## Material for this task
<<<<
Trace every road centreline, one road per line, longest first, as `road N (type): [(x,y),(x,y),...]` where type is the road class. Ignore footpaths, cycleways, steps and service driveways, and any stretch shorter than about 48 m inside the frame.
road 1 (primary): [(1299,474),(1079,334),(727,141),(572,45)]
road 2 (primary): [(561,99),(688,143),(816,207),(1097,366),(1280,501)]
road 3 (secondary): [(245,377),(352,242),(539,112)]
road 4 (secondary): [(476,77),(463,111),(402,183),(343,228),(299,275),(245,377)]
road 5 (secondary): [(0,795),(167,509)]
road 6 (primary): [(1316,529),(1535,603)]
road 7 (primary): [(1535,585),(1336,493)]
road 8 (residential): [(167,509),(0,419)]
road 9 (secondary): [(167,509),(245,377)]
>>>>
## Your objective
Extract each entry in full and write it down exactly.

## Reply
Trace every road centreline, one road per line, longest first, as `road N (type): [(x,y),(x,y),...]` where type is the road class. Ignore footpaths, cycleways, steps and service driveways, and any stretch shorter than about 48 m inside the frame.
road 1 (primary): [(1299,474),(1079,334),(727,141),(572,45)]
road 2 (primary): [(561,99),(688,143),(816,207),(1097,366),(1280,501)]
road 3 (secondary): [(245,377),(352,242),(539,112)]
road 4 (secondary): [(476,77),(463,111),(402,183),(343,228),(299,275),(245,377)]
road 5 (secondary): [(0,795),(167,509)]
road 6 (primary): [(1316,529),(1535,603)]
road 7 (primary): [(1535,585),(1336,493)]
road 8 (residential): [(167,509),(0,419)]
road 9 (secondary): [(167,509),(245,377)]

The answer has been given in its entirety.